Copy verbatim the stretch of the material from its first line through the line containing "purple arrow: rotated 102", including both ends.

* start Records to use *

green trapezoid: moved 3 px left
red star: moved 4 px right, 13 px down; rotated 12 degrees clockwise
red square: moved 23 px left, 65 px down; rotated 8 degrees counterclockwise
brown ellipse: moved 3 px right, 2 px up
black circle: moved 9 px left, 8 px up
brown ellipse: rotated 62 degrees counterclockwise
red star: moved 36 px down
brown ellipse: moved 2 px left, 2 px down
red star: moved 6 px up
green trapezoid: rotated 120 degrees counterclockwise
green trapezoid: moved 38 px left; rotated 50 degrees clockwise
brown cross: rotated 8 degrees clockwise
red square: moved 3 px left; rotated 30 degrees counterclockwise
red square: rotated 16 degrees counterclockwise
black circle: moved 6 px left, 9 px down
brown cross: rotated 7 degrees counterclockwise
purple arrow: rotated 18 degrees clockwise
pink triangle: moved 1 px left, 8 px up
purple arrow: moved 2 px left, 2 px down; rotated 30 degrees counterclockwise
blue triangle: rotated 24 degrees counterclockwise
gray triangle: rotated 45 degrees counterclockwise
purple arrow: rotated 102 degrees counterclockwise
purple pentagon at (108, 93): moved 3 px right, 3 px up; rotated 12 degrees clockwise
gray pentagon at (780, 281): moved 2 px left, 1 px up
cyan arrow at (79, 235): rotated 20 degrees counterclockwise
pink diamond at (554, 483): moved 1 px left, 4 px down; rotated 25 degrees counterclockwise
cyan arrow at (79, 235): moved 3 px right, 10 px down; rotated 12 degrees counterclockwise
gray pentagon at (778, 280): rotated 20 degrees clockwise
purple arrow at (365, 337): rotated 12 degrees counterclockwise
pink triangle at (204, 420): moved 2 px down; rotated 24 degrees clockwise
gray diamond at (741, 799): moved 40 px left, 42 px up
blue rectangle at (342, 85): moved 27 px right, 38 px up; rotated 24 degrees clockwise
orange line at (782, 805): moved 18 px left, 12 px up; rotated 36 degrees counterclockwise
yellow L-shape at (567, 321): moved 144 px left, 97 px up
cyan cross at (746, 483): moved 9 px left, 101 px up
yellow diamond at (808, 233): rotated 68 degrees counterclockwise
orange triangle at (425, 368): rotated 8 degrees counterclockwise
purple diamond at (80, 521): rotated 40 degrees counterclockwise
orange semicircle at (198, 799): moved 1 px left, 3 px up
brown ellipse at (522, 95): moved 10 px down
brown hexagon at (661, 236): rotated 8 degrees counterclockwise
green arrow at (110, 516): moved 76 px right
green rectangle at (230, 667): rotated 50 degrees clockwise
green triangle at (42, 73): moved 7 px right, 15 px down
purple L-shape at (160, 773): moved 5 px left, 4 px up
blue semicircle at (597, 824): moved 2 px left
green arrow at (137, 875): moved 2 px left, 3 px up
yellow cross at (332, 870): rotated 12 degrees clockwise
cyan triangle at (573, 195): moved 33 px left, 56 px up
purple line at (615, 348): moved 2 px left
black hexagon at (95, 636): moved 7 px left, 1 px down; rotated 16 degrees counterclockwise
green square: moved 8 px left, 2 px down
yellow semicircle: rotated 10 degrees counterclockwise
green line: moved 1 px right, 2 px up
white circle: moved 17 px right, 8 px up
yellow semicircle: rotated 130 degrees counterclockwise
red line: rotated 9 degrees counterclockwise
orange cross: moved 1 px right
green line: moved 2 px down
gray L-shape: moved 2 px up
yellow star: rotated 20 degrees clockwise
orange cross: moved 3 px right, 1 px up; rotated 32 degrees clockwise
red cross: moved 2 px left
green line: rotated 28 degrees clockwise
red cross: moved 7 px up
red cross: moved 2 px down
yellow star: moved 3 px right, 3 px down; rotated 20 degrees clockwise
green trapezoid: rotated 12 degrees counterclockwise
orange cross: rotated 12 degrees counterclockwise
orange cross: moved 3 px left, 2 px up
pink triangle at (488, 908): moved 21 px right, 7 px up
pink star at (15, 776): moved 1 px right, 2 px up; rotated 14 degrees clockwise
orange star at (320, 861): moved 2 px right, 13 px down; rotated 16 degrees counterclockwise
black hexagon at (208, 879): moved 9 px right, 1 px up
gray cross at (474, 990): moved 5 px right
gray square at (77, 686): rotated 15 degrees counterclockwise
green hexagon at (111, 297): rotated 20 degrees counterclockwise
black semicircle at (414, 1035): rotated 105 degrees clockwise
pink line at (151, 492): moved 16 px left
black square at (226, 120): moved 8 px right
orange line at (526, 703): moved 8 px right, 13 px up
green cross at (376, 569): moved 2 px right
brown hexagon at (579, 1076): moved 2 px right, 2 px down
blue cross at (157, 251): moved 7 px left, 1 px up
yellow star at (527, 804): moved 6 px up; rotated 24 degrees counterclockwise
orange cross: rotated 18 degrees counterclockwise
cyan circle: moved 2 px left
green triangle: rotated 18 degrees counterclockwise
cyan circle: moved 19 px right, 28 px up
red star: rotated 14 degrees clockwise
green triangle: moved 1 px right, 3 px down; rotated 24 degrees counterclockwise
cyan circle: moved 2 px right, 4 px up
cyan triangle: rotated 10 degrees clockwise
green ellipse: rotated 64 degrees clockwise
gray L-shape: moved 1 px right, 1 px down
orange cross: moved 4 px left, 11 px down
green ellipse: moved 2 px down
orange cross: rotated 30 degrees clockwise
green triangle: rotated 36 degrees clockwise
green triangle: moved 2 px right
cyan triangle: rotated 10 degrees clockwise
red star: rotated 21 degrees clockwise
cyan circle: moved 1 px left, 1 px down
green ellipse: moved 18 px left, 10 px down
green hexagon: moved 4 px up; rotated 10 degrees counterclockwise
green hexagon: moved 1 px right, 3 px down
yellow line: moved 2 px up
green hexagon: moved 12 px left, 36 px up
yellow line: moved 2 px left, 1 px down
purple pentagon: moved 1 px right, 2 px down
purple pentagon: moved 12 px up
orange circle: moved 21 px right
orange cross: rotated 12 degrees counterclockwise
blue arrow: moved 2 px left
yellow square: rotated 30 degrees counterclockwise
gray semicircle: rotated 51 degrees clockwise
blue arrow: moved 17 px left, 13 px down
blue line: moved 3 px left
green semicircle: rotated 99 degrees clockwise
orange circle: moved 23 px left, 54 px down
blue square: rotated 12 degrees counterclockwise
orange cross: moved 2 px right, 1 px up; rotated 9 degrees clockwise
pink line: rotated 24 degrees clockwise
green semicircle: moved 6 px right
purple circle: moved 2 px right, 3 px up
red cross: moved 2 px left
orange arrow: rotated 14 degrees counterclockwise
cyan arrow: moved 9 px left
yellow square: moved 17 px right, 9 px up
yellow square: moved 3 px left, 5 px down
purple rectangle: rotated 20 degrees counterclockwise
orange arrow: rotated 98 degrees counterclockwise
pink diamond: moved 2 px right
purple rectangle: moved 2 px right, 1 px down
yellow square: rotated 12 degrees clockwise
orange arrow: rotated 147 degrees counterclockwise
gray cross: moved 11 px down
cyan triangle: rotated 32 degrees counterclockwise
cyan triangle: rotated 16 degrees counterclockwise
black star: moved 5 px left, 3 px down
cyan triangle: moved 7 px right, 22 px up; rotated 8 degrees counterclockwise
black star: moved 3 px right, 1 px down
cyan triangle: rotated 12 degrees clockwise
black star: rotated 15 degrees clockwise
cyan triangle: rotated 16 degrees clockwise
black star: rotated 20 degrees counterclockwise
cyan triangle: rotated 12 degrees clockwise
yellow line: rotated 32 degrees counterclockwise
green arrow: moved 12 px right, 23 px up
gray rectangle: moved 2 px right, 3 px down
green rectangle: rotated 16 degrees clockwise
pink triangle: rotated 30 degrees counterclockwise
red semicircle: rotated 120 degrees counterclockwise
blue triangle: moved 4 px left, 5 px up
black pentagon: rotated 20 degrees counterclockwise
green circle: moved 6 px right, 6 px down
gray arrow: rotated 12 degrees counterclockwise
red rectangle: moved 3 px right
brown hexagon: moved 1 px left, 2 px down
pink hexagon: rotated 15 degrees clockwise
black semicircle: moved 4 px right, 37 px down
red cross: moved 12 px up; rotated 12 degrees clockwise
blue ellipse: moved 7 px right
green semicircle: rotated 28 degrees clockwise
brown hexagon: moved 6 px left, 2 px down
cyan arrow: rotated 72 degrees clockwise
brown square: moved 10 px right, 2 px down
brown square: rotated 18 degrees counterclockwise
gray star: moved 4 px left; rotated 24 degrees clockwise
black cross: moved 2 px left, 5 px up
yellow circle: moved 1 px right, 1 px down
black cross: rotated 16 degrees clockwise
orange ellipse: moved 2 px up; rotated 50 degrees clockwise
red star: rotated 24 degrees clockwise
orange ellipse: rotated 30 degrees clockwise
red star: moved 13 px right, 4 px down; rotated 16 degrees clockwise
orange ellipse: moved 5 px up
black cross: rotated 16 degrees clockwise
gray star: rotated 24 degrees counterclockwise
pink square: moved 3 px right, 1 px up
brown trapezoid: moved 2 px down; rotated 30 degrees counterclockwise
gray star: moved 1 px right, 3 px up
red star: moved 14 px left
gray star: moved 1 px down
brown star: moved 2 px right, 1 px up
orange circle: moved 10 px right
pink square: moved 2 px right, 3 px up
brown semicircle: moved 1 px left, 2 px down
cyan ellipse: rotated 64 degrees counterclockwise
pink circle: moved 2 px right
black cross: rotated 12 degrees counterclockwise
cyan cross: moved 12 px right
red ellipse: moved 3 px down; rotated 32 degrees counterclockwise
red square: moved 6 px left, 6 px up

* end Records to use *

**Solution to the problem**
green trapezoid: moved 3 px left
red star: moved 4 px right, 13 px down; rotated 12 degrees clockwise
red square: moved 23 px left, 65 px down; rotated 8 degrees counterclockwise
brown ellipse: moved 3 px right, 2 px up
black circle: moved 9 px left, 8 px up
brown ellipse: rotated 62 degrees counterclockwise
red star: moved 36 px down
brown ellipse: moved 2 px left, 2 px down
red star: moved 6 px up
green trapezoid: rotated 120 degrees counterclockwise
green trapezoid: moved 38 px left; rotated 50 degrees clockwise
brown cross: rotated 8 degrees clockwise
red square: moved 3 px left; rotated 30 degrees counterclockwise
red square: rotated 16 degrees counterclockwise
black circle: moved 6 px left, 9 px down
brown cross: rotated 7 degrees counterclockwise
purple arrow: rotated 18 degrees clockwise
pink triangle: moved 1 px left, 8 px up
purple arrow: moved 2 px left, 2 px down; rotated 30 degrees counterclockwise
blue triangle: rotated 24 degrees counterclockwise
gray triangle: rotated 45 degrees counterclockwise
purple arrow: rotated 102 degrees counterclockwise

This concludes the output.